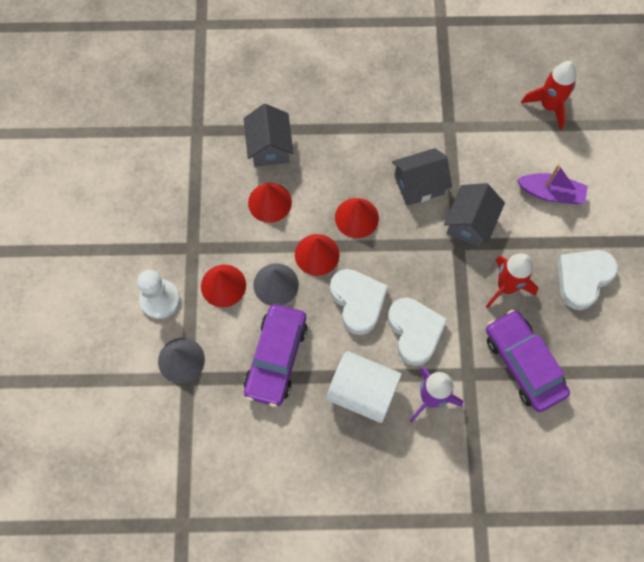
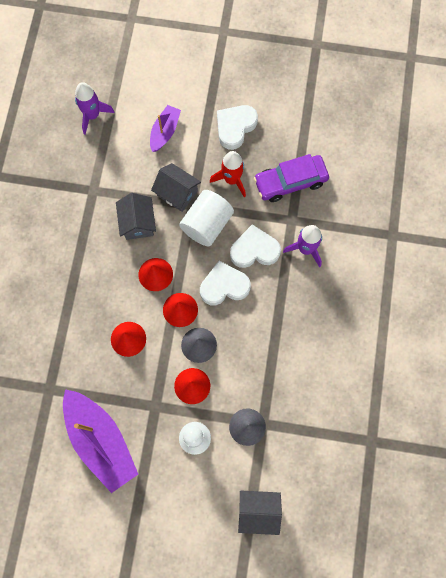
camera: 80 degrees left, 5 degrees up
(145, 196) = (101, 440): none -> purple boat
(269, 147) = (79, 331): grey house -> grey house (258, 511)
(276, 358) = (257, 354): purple car -> none
(362, 392) = (293, 295): white cylinder -> white cylinder (207, 224)
(548, 106) = (93, 115): red rocket -> purple rocket
(583, 279) = (235, 127): white heart -> white heart turned 75 degrees clockwise

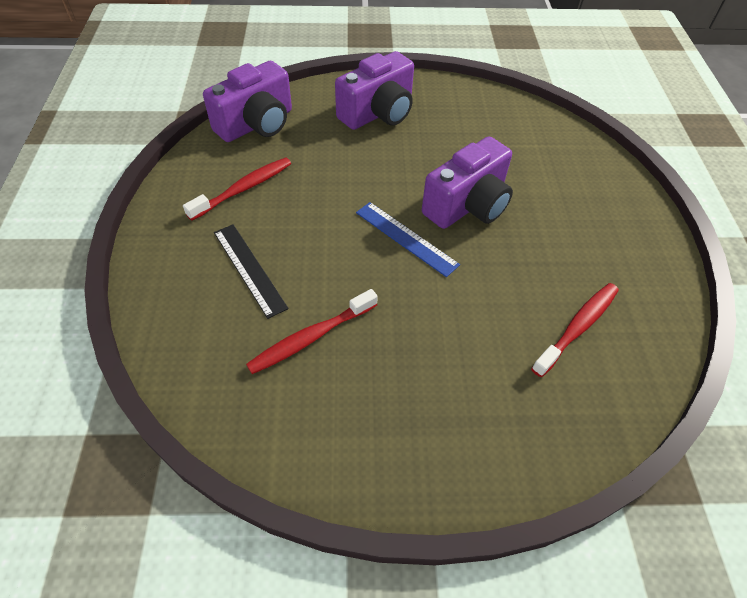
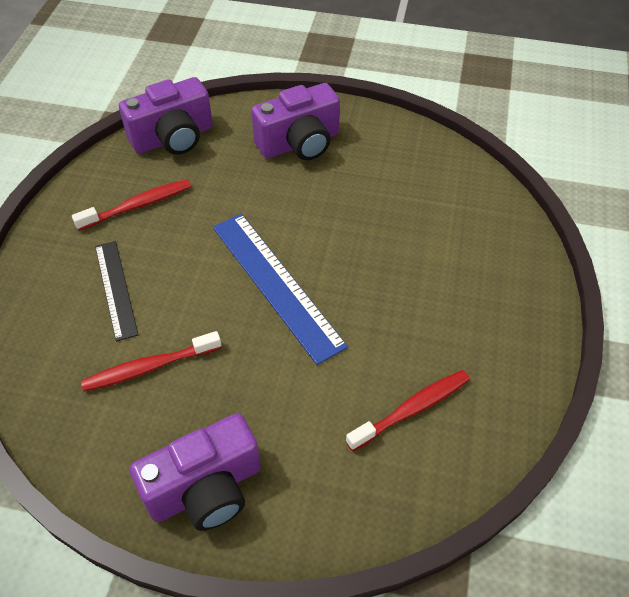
camera: 15 degrees right, 0 degrees up
(406, 238) = (276, 284): blue ruler -> blue ruler, size x1.64
(468, 205) = (352, 260): purple camera -> purple camera (205, 489)

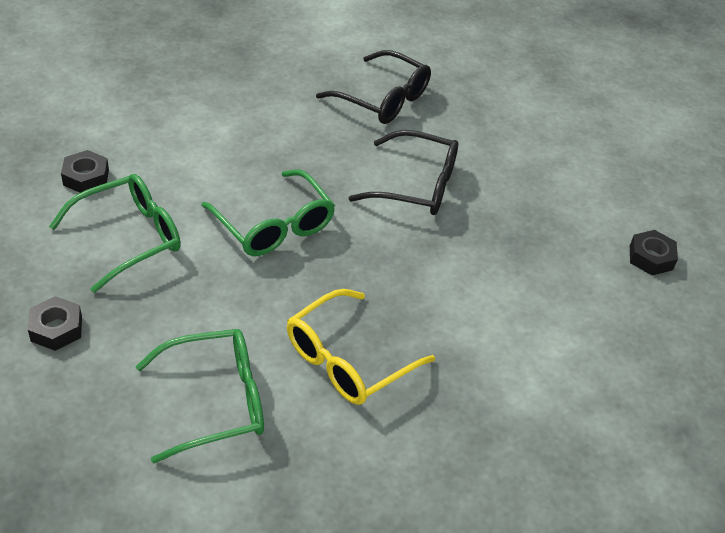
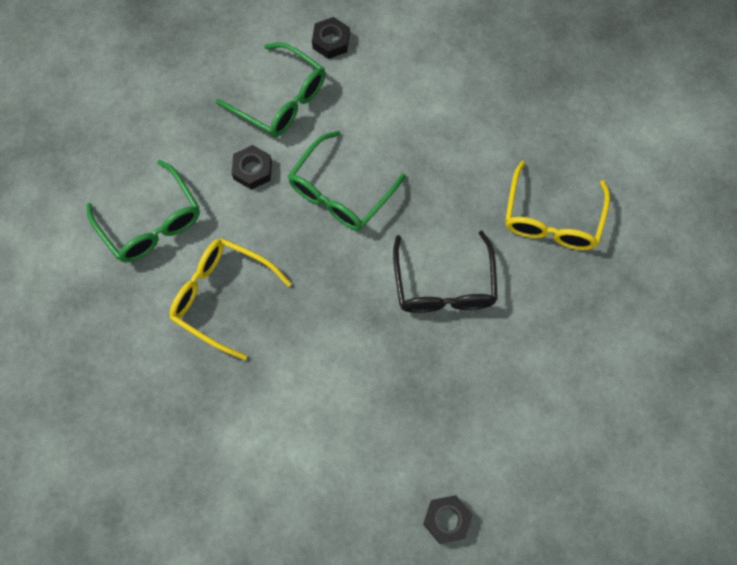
camera: 75 degrees right, 25 degrees up
(56, 329) = (176, 97): black nut -> black nut (252, 170)
(383, 99) = (551, 218): black glasses -> yellow glasses

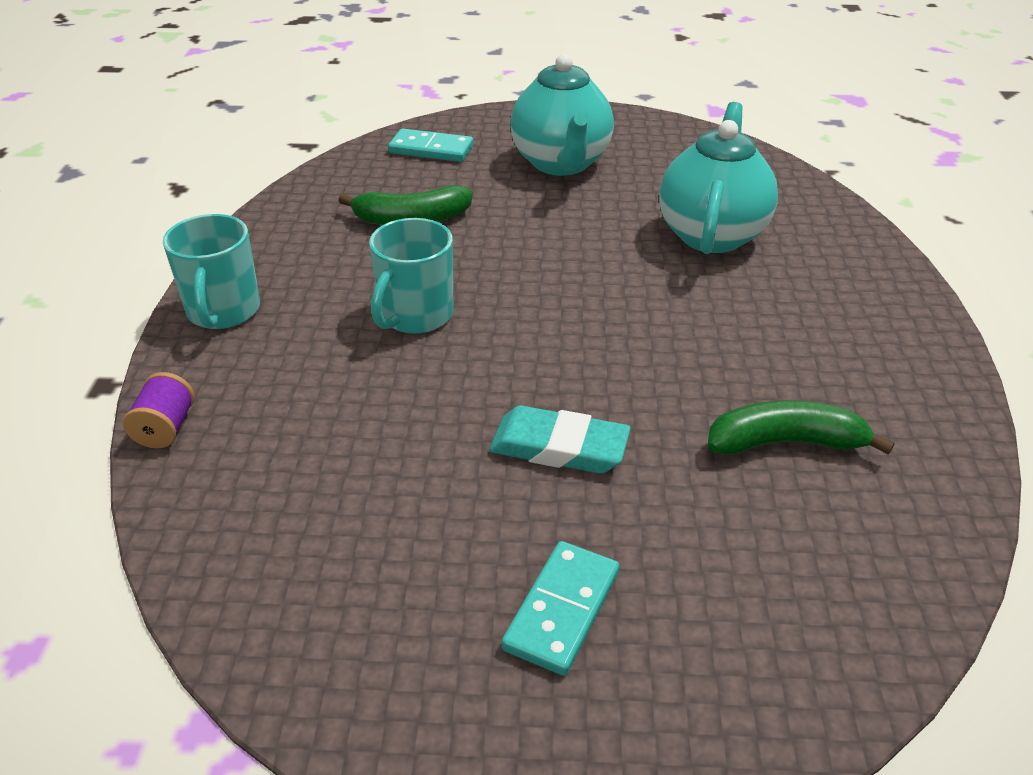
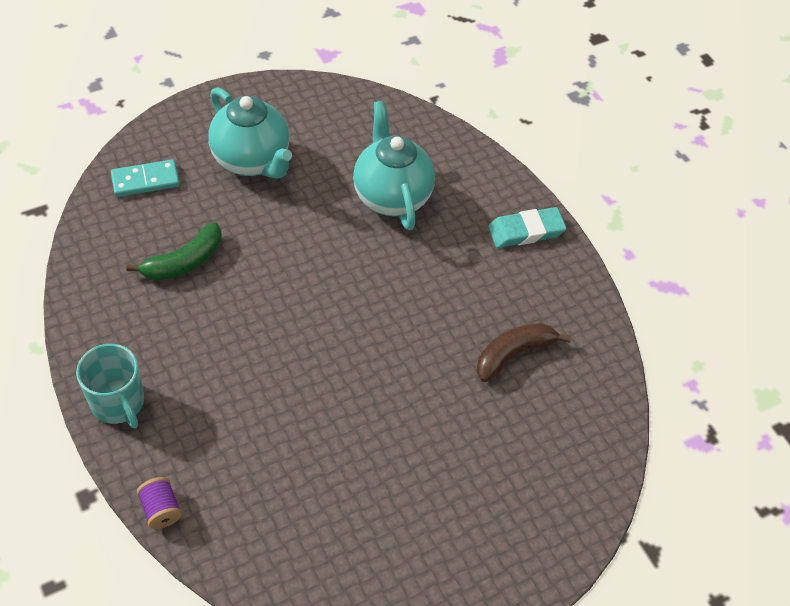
camera: 35 degrees left, 15 degrees up
(415, 316) = (249, 350): turquoise mug -> none
(559, 447) = (399, 413): turquoise eraser -> turquoise eraser (526, 231)
(561, 610) = (460, 514): turquoise domino -> none
(785, 443) = (513, 354): green banana -> brown banana

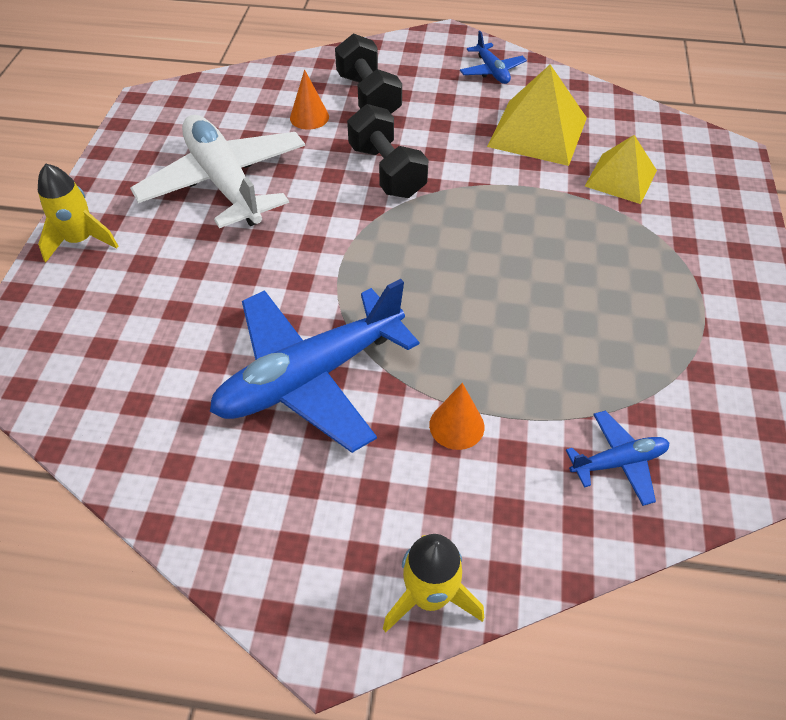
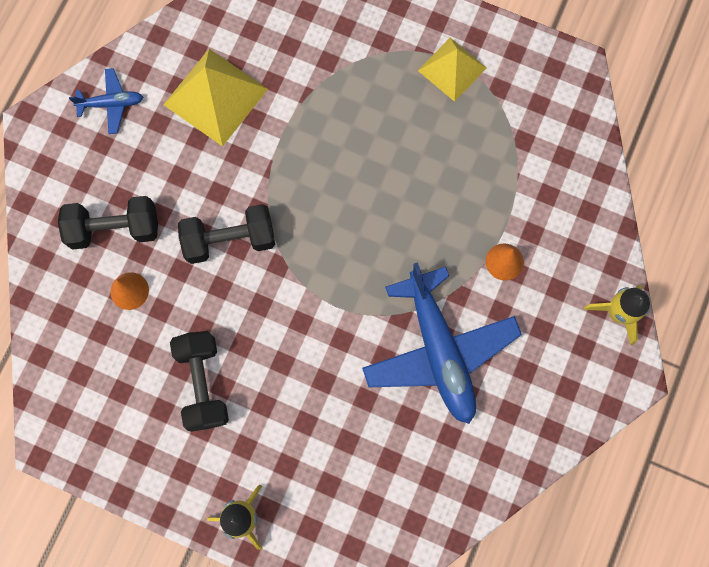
camera: 75 degrees left, 25 degrees up
(225, 183) = (203, 383): white plane -> black dumbbell
(618, 462) = (555, 171): blue plane -> none
(620, 178) = (296, 54): yellow pyramid -> yellow pyramid (452, 69)

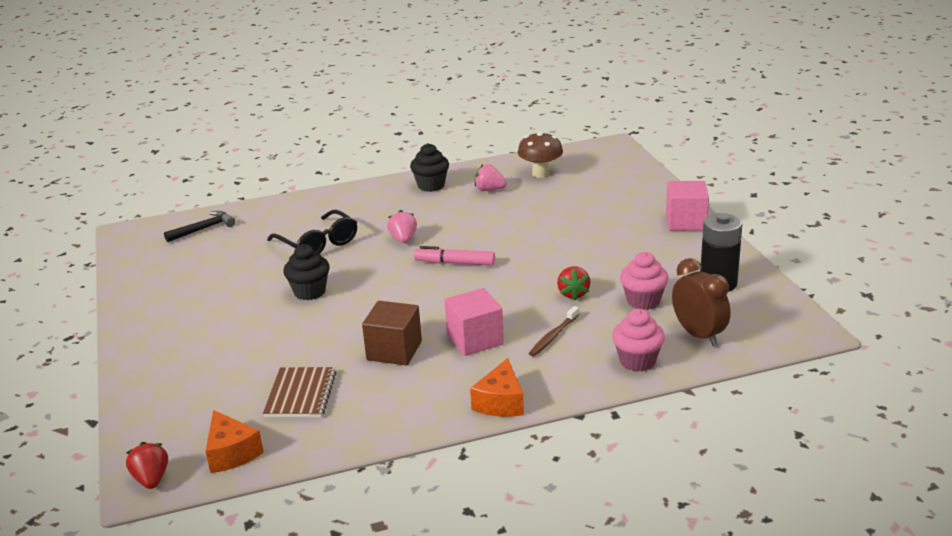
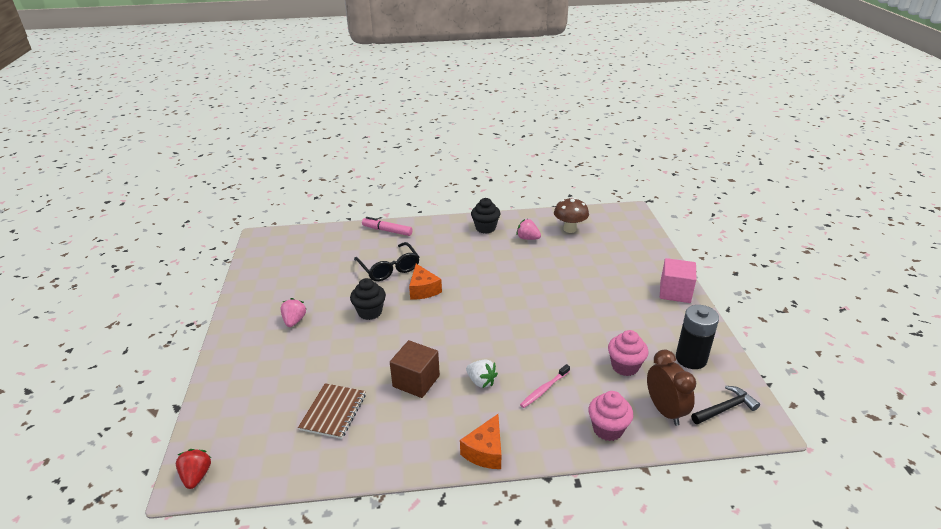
camera: 10 degrees right, 5 degrees up
(204, 229) = (314, 242): black hammer -> black hammer (725, 408)
(231, 453) = (263, 461): orange cheese -> orange cheese (423, 290)
(403, 239) = (452, 274): pink strawberry -> pink strawberry (294, 321)
(455, 263) = (485, 303): pink marker -> pink marker (387, 231)
(475, 339) = (481, 381): pink cube -> white strawberry
(553, 336) = (544, 389): brown toothbrush -> pink toothbrush
(573, 294) = (569, 349): red strawberry -> none

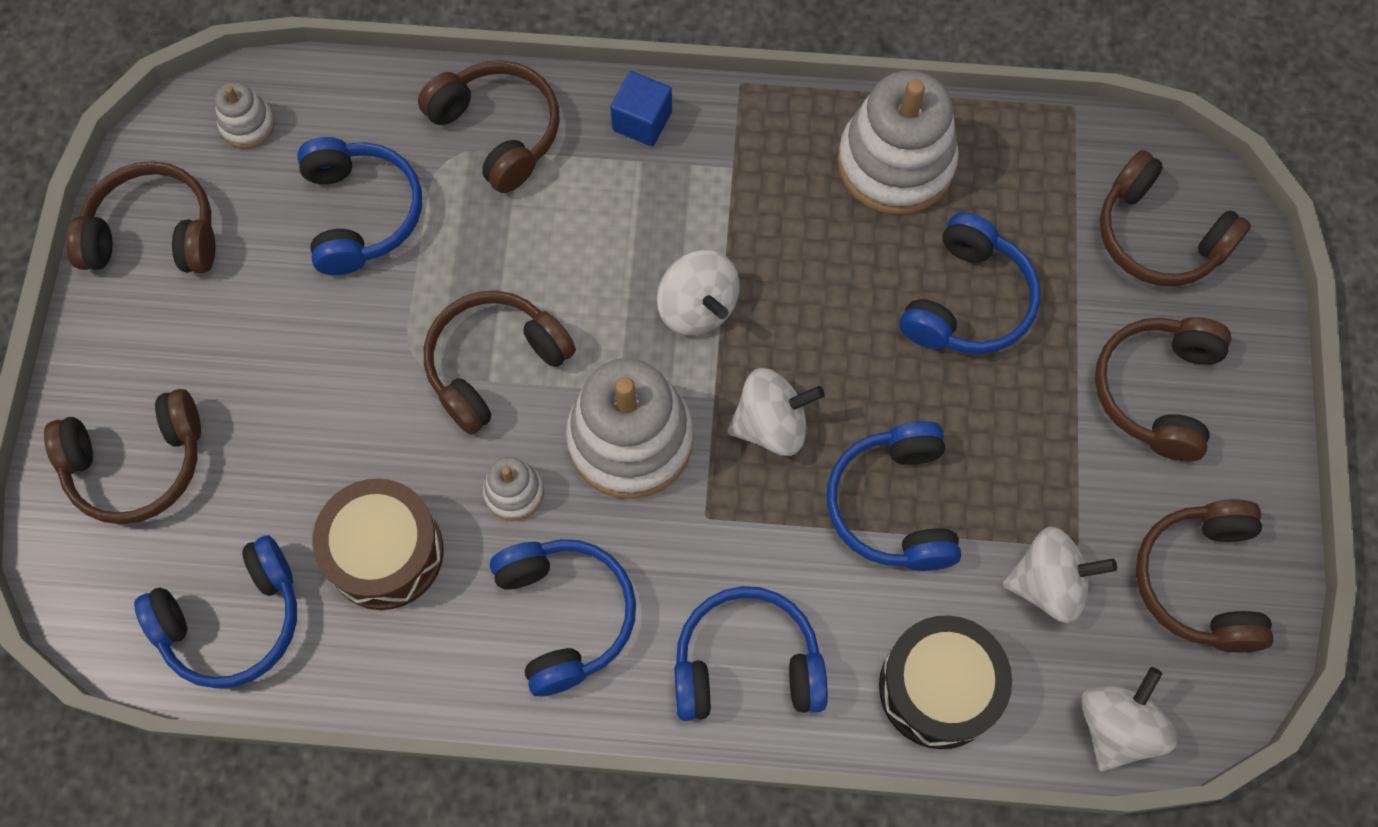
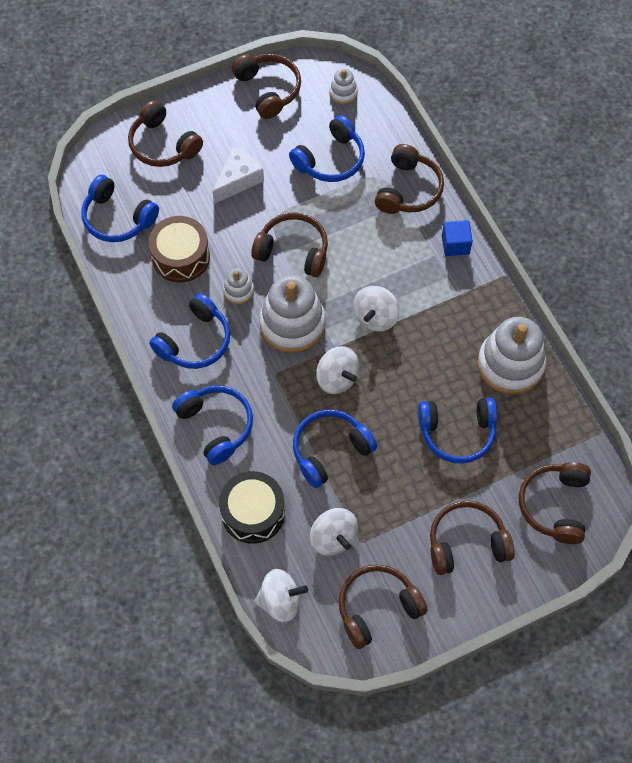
camera: 60 degrees right, 5 degrees down
(298, 377) = (238, 180): none -> white cheese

+ + +

### What you are asked to do
The pictures stay out of the copy. Set down the entries above precisely.

### Written solution
camera: 80 degrees left, 5 degrees up
(145, 196) = (101, 440): none -> purple boat
(269, 147) = (79, 331): grey house -> grey house (258, 511)
(276, 358) = (257, 354): purple car -> none
(362, 392) = (293, 295): white cylinder -> white cylinder (207, 224)
(548, 106) = (93, 115): red rocket -> purple rocket
(583, 279) = (235, 127): white heart -> white heart turned 75 degrees clockwise

camera: 15 degrees right, 0 degrees up
(406, 238) = (276, 284): blue ruler -> blue ruler, size x1.64
(468, 205) = (352, 260): purple camera -> purple camera (205, 489)

camera: 75 degrees right, 25 degrees up
(56, 329) = (176, 97): black nut -> black nut (252, 170)
(383, 99) = (551, 218): black glasses -> yellow glasses

camera: 35 degrees left, 15 degrees up
(415, 316) = (249, 350): turquoise mug -> none
(559, 447) = (399, 413): turquoise eraser -> turquoise eraser (526, 231)
(561, 610) = (460, 514): turquoise domino -> none
(785, 443) = (513, 354): green banana -> brown banana

camera: 75 degrees left, 25 degrees up
(225, 183) = (203, 383): white plane -> black dumbbell
(618, 462) = (555, 171): blue plane -> none
(620, 178) = (296, 54): yellow pyramid -> yellow pyramid (452, 69)

camera: 10 degrees right, 5 degrees up
(204, 229) = (314, 242): black hammer -> black hammer (725, 408)
(231, 453) = (263, 461): orange cheese -> orange cheese (423, 290)
(403, 239) = (452, 274): pink strawberry -> pink strawberry (294, 321)
(455, 263) = (485, 303): pink marker -> pink marker (387, 231)
(475, 339) = (481, 381): pink cube -> white strawberry
(553, 336) = (544, 389): brown toothbrush -> pink toothbrush
(573, 294) = (569, 349): red strawberry -> none

camera: 60 degrees right, 5 degrees down
(298, 377) = (238, 180): none -> white cheese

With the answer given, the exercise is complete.